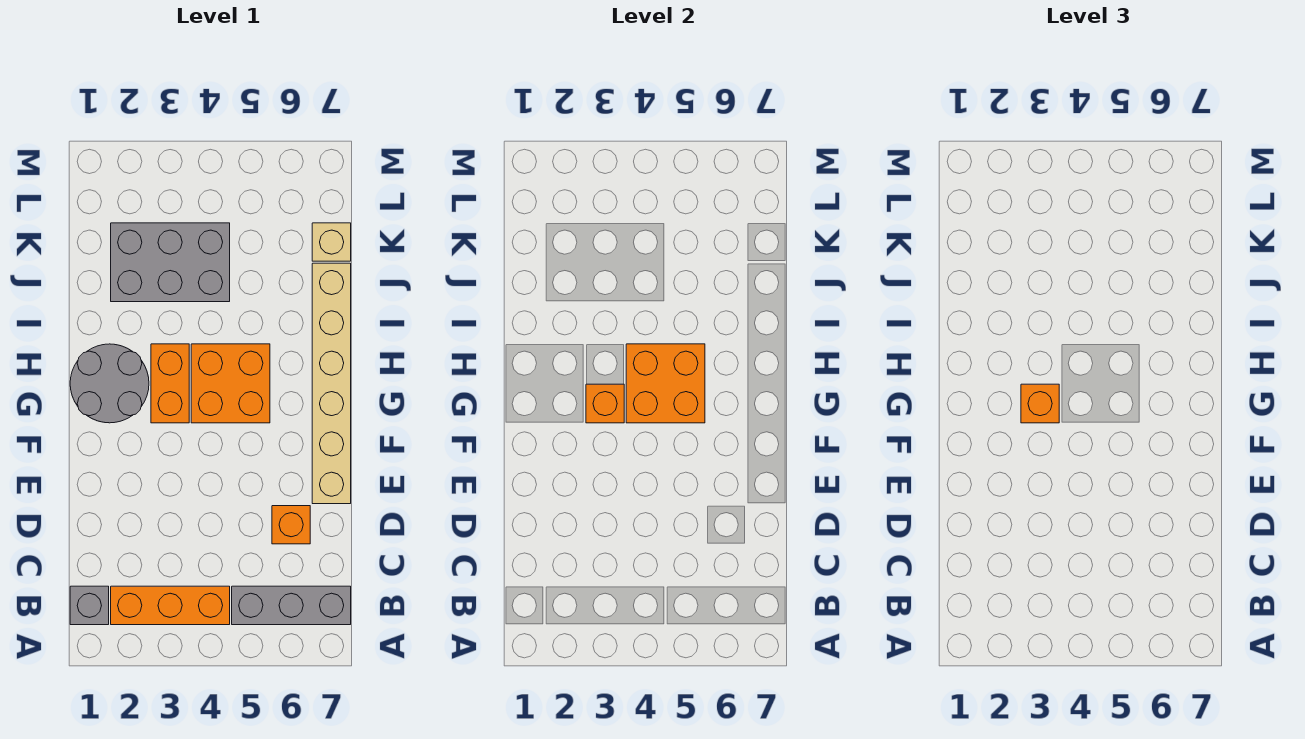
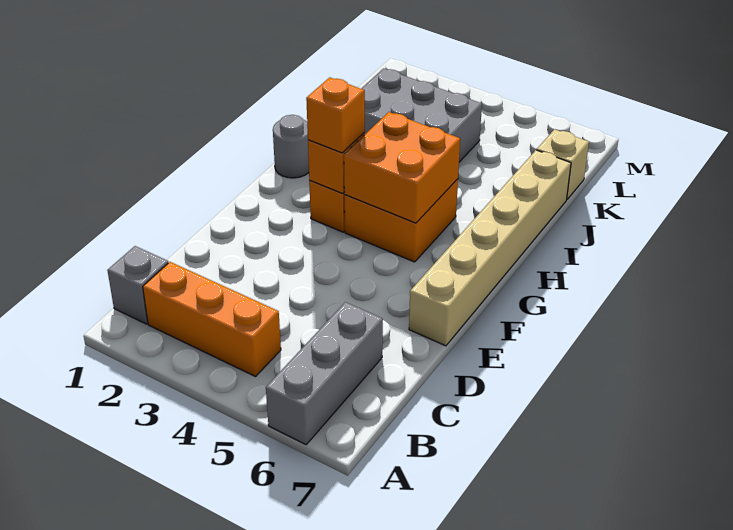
grey brick B5:B7 level 1 -> grey brick A6:C6 level 1
orange brick D6 level 1 -> none
grey round brick G1:H2 level 1 -> grey round brick H1 level 1

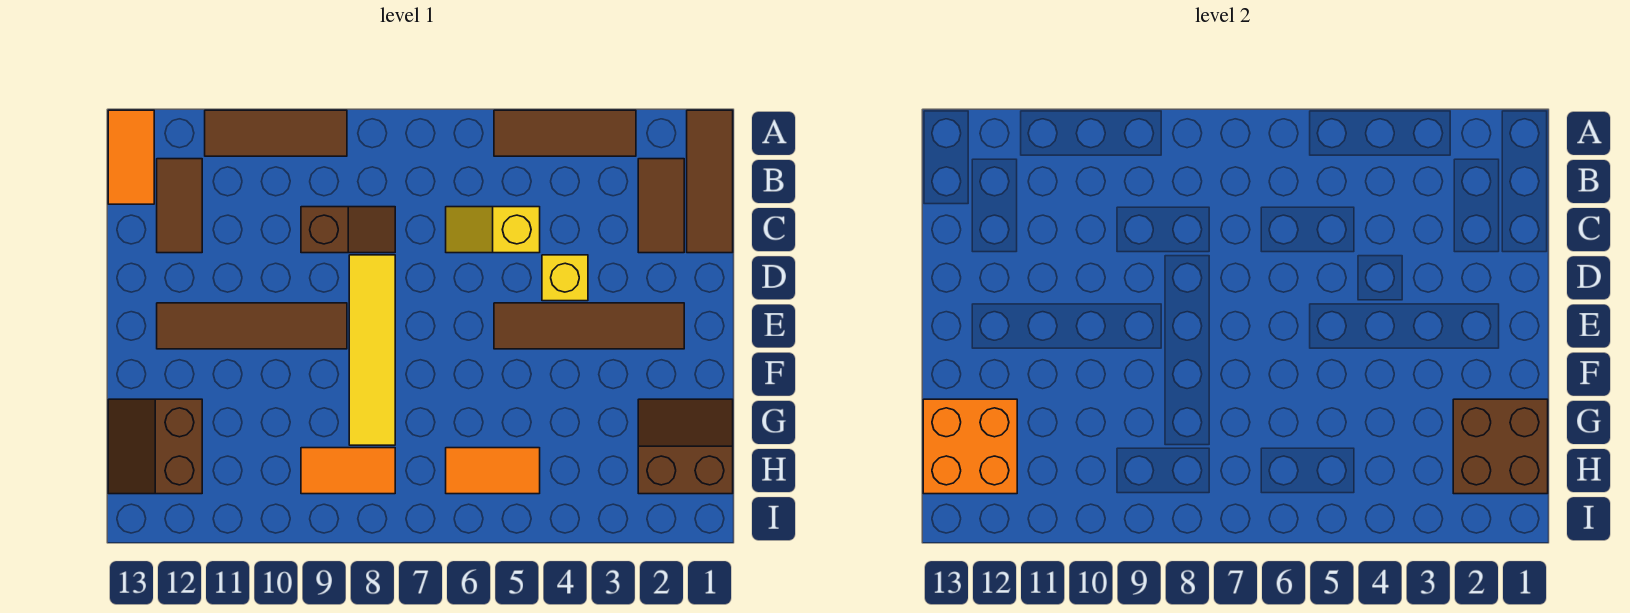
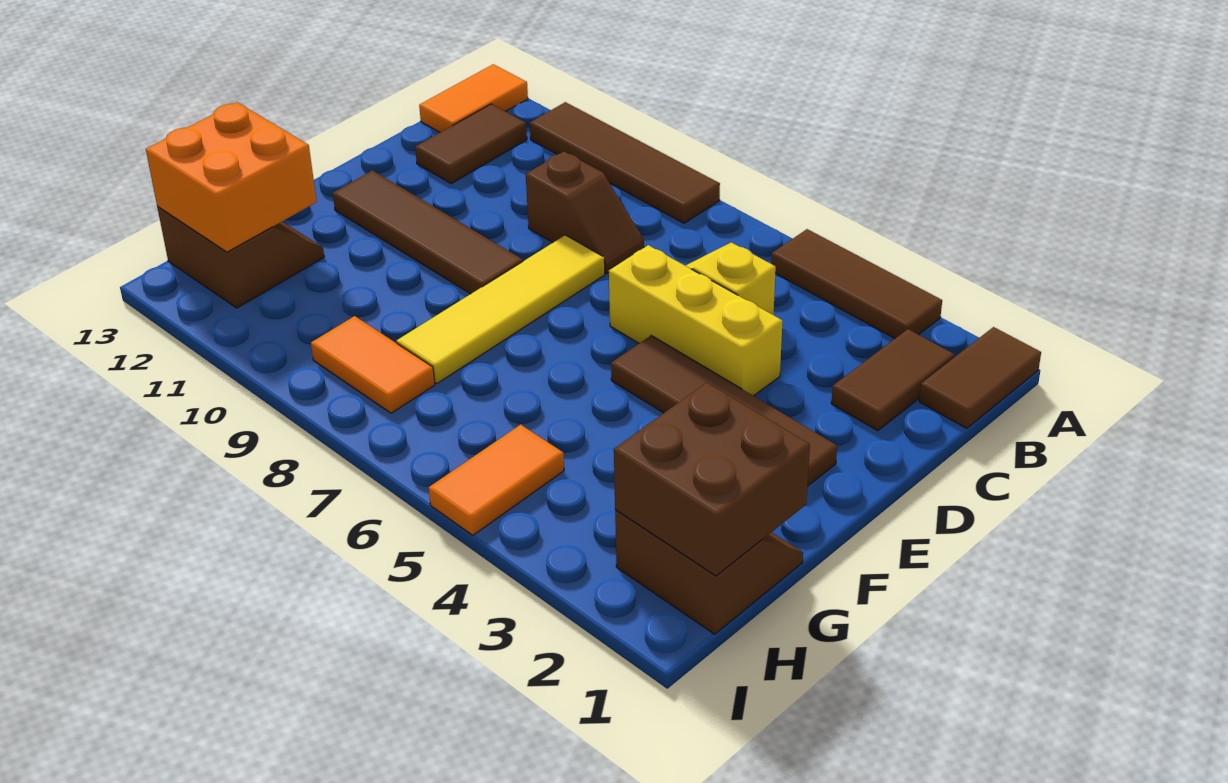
brown tile A1:C1 level 1 -> brown tile A1:B1 level 1
brown tile A9:A11 level 1 -> brown tile A8:A11 level 1
yellow brick D4 level 1 -> yellow brick D4:D6 level 1
brown slope G12:H13 level 1 top 12 -> brown slope G12:H13 level 1 top H
orange tile H5:H6 level 1 -> orange tile H5:I5 level 1

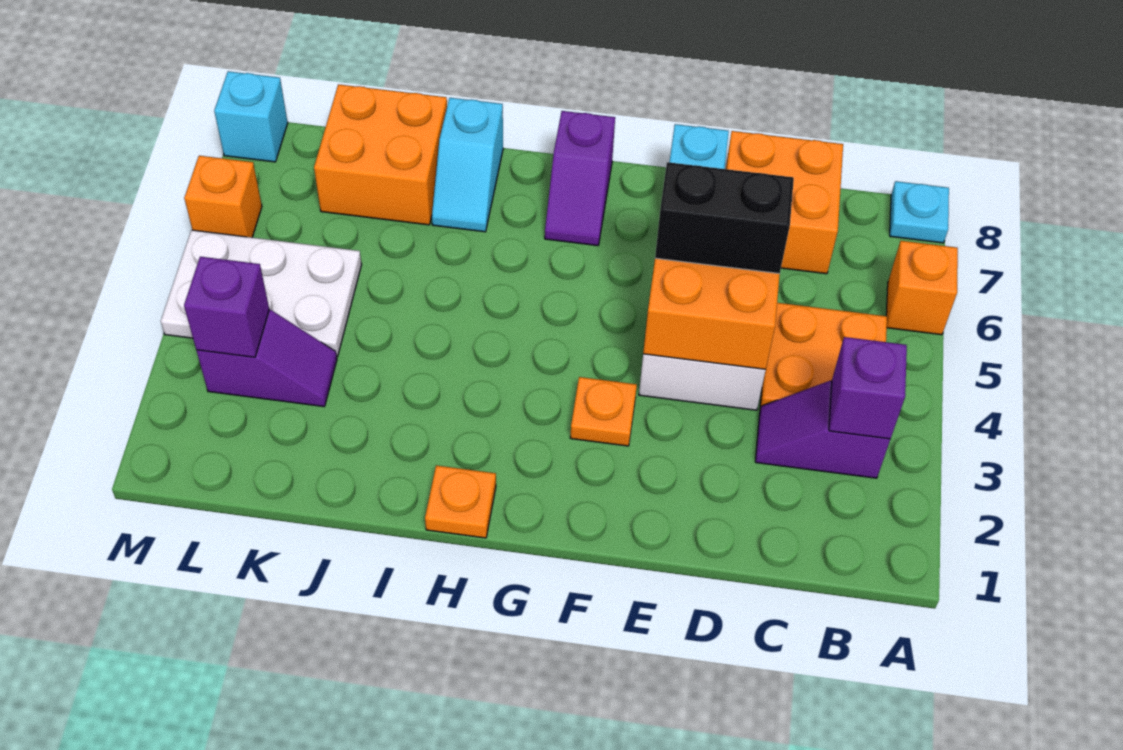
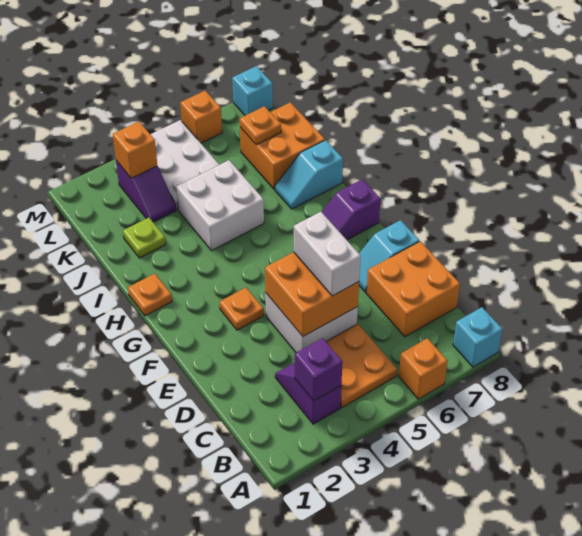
cyan plate A8 level 1 -> cyan brick A8 level 1
black brick D5:E5 level 3 -> white brick D5:E5 level 3
none -> white brick I4:J5 level 1
none -> lime plate J2 level 1
none -> orange plate K7 level 2
purple brick L3 level 2 -> orange brick L3 level 2

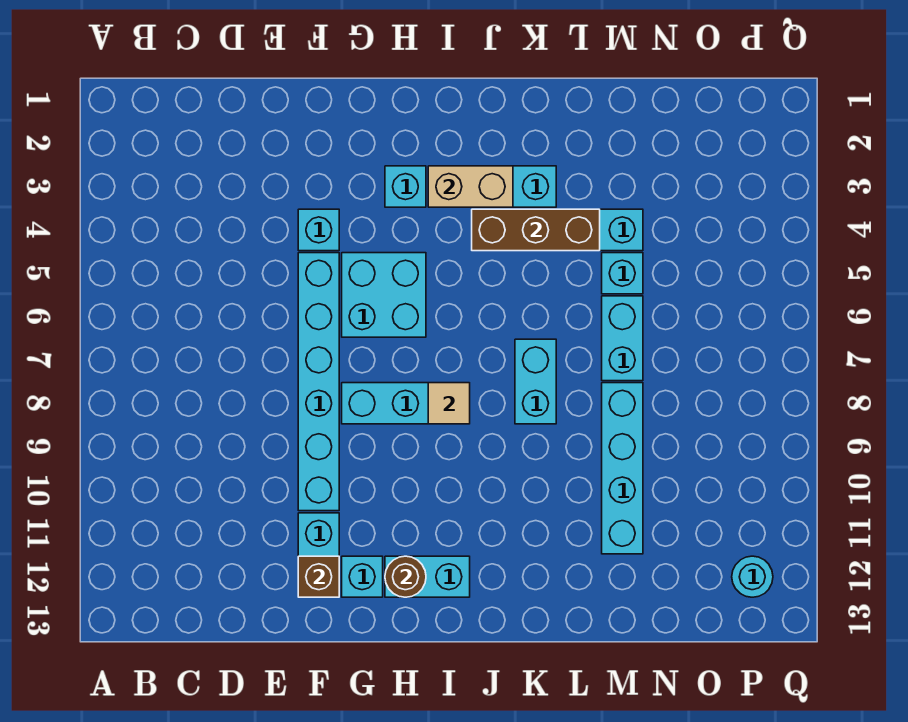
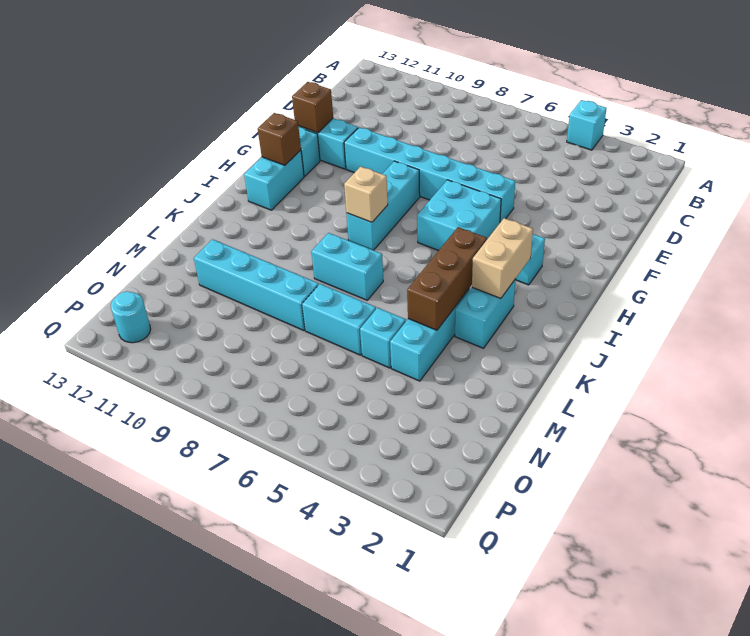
cyan brick F4 level 1 -> cyan brick A4 level 1
brown round brick H12 level 2 -> brown brick H12 level 2
tan tile I8 level 2 -> tan brick I8 level 2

^^^^^^^^

> _Instructions to follow_:
What is needed is a verbatim copy of every entry, with the pictures omitted.

> _Response area_:
grey brick B5:B7 level 1 -> grey brick A6:C6 level 1
orange brick D6 level 1 -> none
grey round brick G1:H2 level 1 -> grey round brick H1 level 1

brown tile A1:C1 level 1 -> brown tile A1:B1 level 1
brown tile A9:A11 level 1 -> brown tile A8:A11 level 1
yellow brick D4 level 1 -> yellow brick D4:D6 level 1
brown slope G12:H13 level 1 top 12 -> brown slope G12:H13 level 1 top H
orange tile H5:H6 level 1 -> orange tile H5:I5 level 1

cyan plate A8 level 1 -> cyan brick A8 level 1
black brick D5:E5 level 3 -> white brick D5:E5 level 3
none -> white brick I4:J5 level 1
none -> lime plate J2 level 1
none -> orange plate K7 level 2
purple brick L3 level 2 -> orange brick L3 level 2

cyan brick F4 level 1 -> cyan brick A4 level 1
brown round brick H12 level 2 -> brown brick H12 level 2
tan tile I8 level 2 -> tan brick I8 level 2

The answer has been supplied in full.